■ WHAT TO PRODUCE: Would you return, word for word, the lines of the data below from the line with "white ball [383,251,460,327]" through the line with "blue nut [839,617,908,680] -> none", and no others?

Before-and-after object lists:
════

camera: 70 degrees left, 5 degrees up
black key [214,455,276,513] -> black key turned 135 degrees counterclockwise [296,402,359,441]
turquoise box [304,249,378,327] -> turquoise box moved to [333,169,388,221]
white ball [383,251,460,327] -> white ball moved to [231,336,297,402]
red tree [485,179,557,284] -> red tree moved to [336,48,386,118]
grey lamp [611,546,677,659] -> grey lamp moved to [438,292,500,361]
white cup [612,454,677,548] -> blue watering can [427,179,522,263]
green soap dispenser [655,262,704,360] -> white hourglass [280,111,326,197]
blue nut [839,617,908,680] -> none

════

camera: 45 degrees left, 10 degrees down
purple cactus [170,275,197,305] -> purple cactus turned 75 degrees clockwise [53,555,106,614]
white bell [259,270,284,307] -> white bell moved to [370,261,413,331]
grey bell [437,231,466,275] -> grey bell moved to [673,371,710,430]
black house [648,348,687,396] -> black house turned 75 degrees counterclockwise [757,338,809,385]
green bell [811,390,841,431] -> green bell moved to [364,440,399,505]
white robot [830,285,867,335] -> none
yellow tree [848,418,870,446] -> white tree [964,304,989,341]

════

■ TASK SOLUTION:
white ball [383,251,460,327] -> white ball moved to [231,336,297,402]
red tree [485,179,557,284] -> red tree moved to [336,48,386,118]
grey lamp [611,546,677,659] -> grey lamp moved to [438,292,500,361]
white cup [612,454,677,548] -> blue watering can [427,179,522,263]
green soap dispenser [655,262,704,360] -> white hourglass [280,111,326,197]
blue nut [839,617,908,680] -> none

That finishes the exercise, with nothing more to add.